DESCRIPTION OF THE TASK: Report how many lines in the listing below include the word "soap". Write nothing besides the number.

SOURCE INFORMATION:
◇ ◇ ◇ ◇ ◇ ◇ ◇

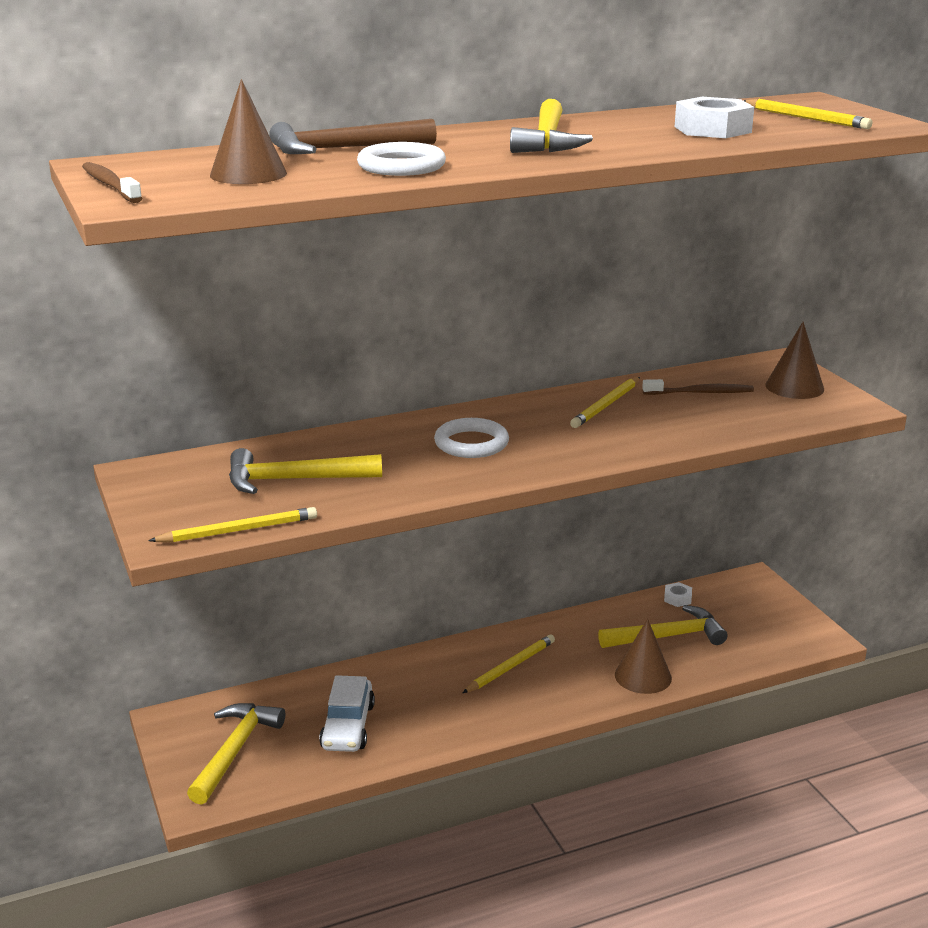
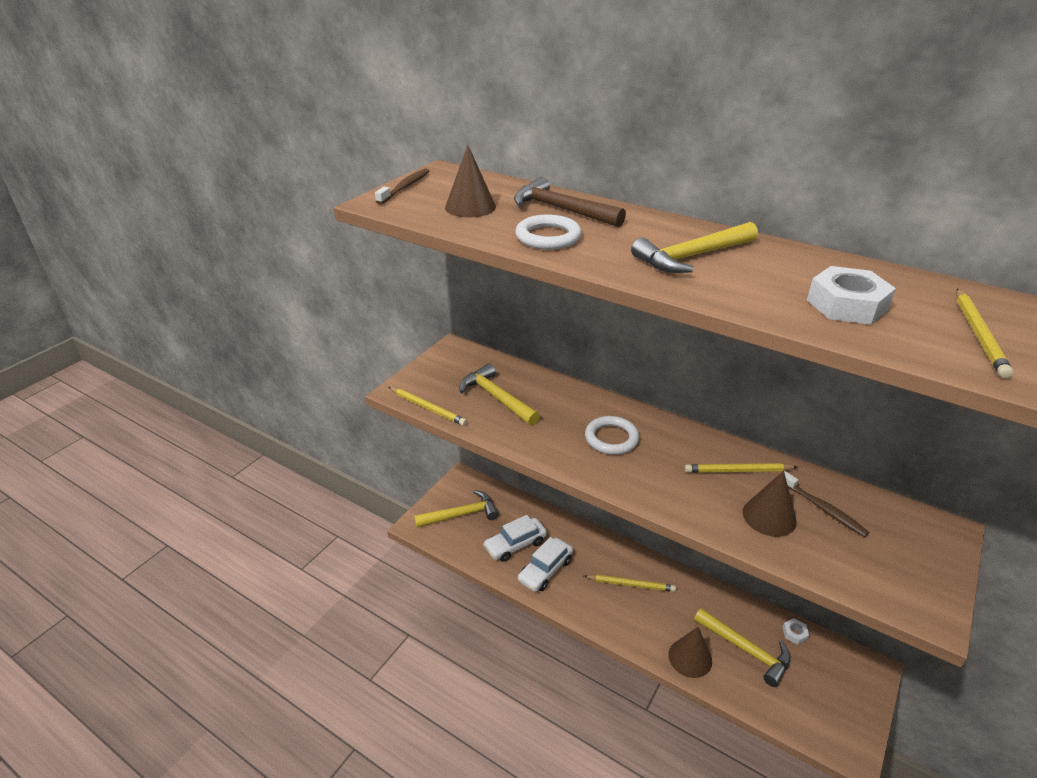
camera: 55 degrees right, 10 degrees up
brown cone [765,322,824,399] -> brown cone moved to [743,471,797,537]
none -> white car [518,537,573,592]

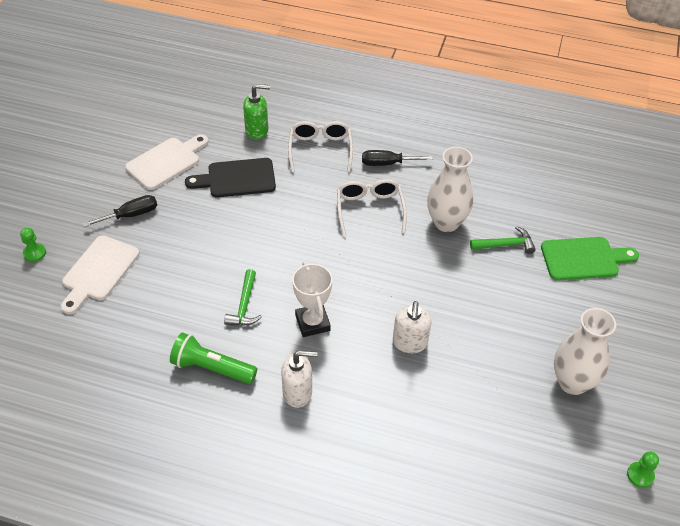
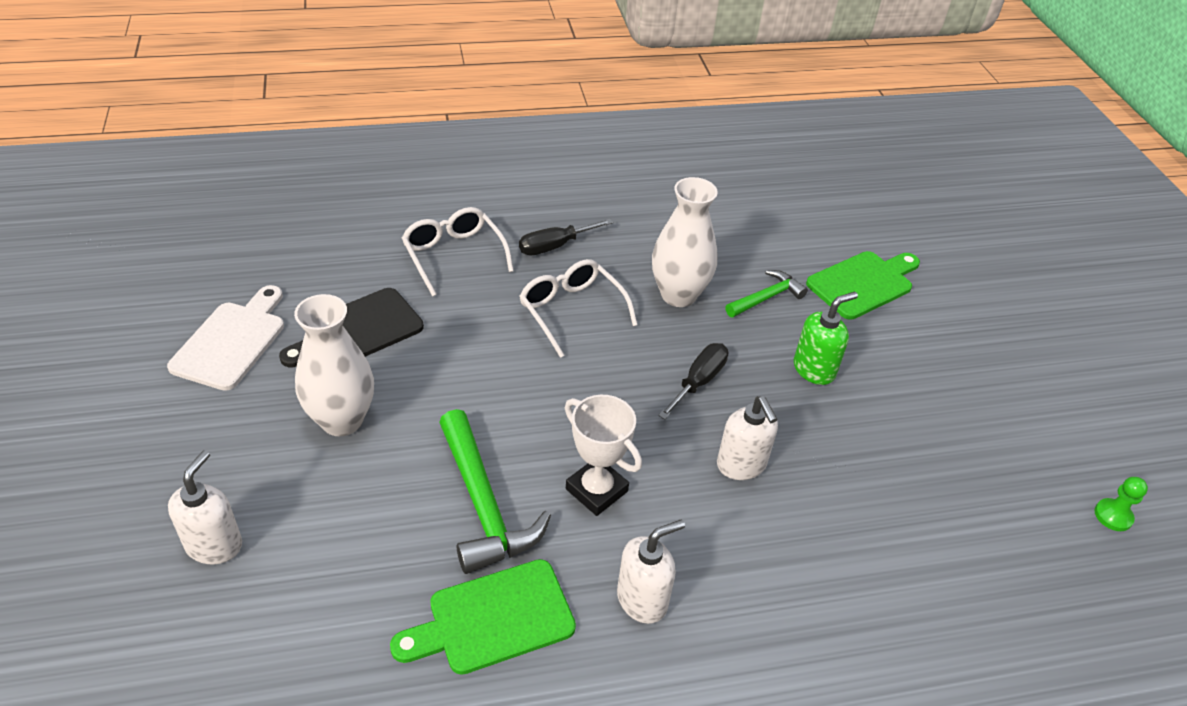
camera: 30 degrees left, 5 degrees down
green pawn [20,228,46,262] -> none
white cutting board [61,235,140,314] -> white soap dispenser [168,450,242,564]
black screwdriver [82,195,157,227] -> black screwdriver moved to [658,343,728,419]
green flashlight [170,333,257,384] -> green cutting board [390,559,576,675]
green hammer [224,269,262,326] -> green hammer [439,409,551,574], size x1.70
green soap dispenser [243,84,270,140] -> green soap dispenser moved to [794,291,858,385]
white vase [554,308,616,395] -> white vase moved to [294,294,374,436]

◇ ◇ ◇ ◇ ◇ ◇ ◇

YOUR RESPONSE: 2